- **What you should do**:
Copy verbatim the span of lines beginning at the line that contains "none -> grey brick E3:G4 level 1" and ending with the final line of the data. Exclude pictures from the copy.

Supplied records Block Start

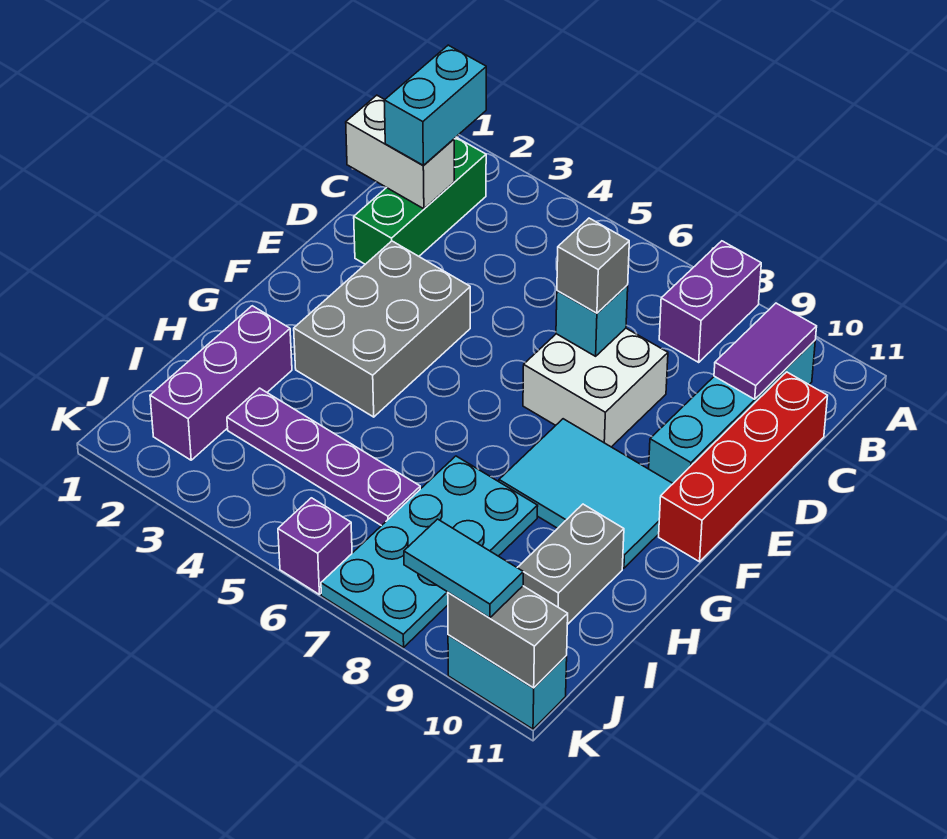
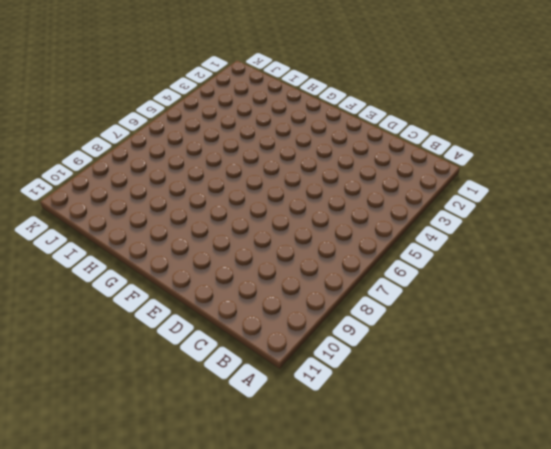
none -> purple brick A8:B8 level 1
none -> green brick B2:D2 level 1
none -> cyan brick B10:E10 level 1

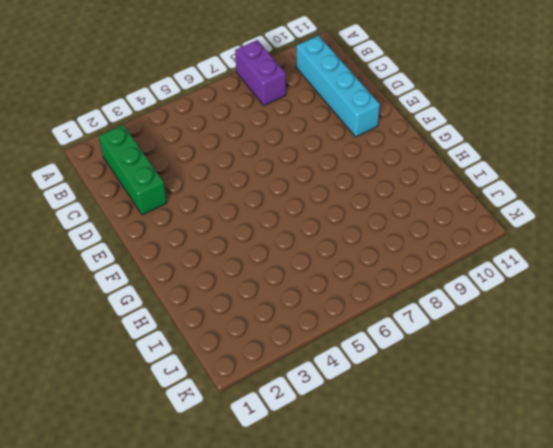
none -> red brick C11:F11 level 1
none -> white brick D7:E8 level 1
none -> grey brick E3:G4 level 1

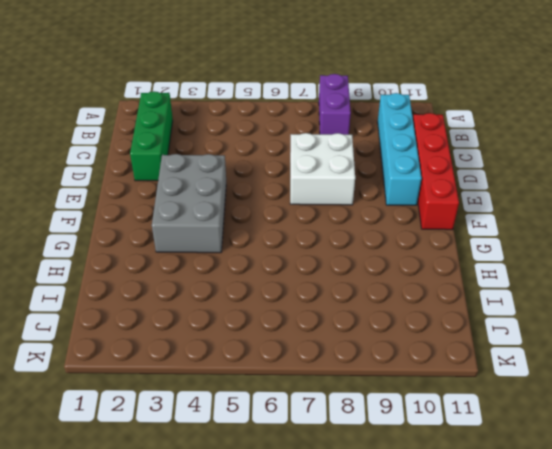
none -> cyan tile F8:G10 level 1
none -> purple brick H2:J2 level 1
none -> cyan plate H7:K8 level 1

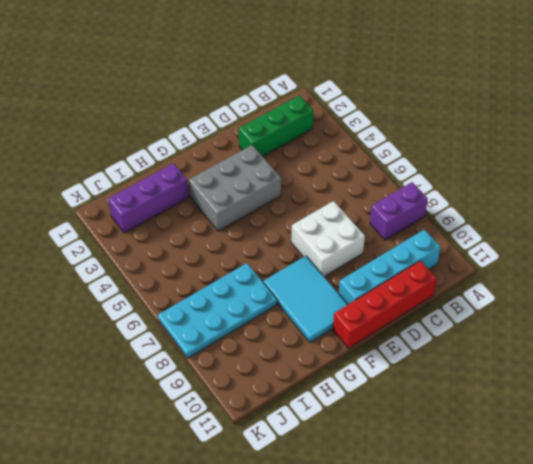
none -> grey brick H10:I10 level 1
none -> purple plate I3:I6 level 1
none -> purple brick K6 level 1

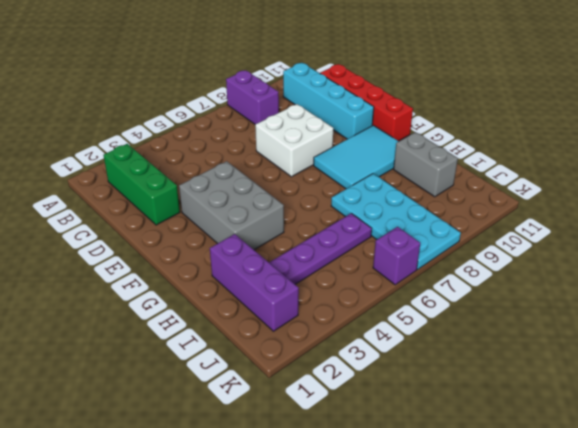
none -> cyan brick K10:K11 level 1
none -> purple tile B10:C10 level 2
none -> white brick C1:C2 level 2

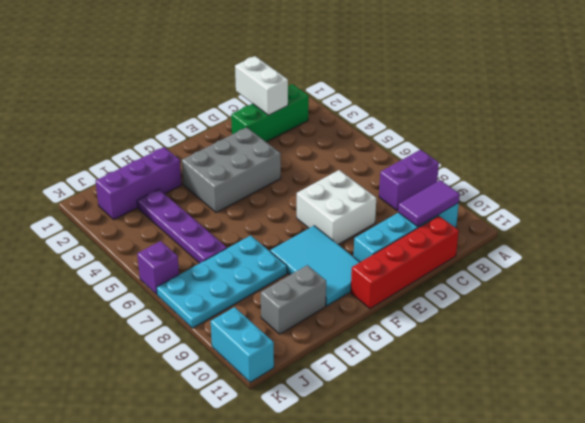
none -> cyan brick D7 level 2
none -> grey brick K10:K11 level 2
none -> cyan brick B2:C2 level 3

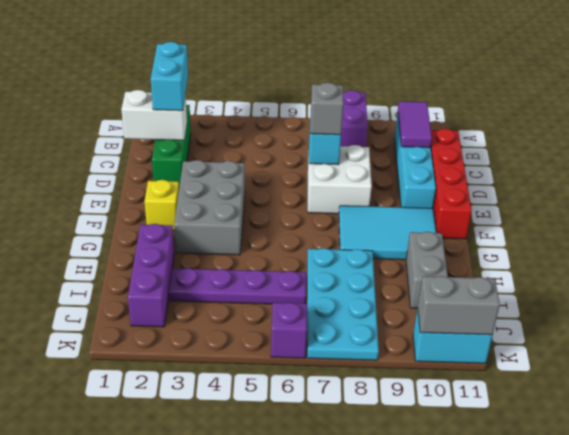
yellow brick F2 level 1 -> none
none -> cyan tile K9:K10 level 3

Supplied records Block End

- **Solution to this problem**:
none -> grey brick E3:G4 level 1

none -> cyan tile F8:G10 level 1
none -> purple brick H2:J2 level 1
none -> cyan plate H7:K8 level 1

none -> grey brick H10:I10 level 1
none -> purple plate I3:I6 level 1
none -> purple brick K6 level 1

none -> cyan brick K10:K11 level 1
none -> purple tile B10:C10 level 2
none -> white brick C1:C2 level 2

none -> cyan brick D7 level 2
none -> grey brick K10:K11 level 2
none -> cyan brick B2:C2 level 3

yellow brick F2 level 1 -> none
none -> cyan tile K9:K10 level 3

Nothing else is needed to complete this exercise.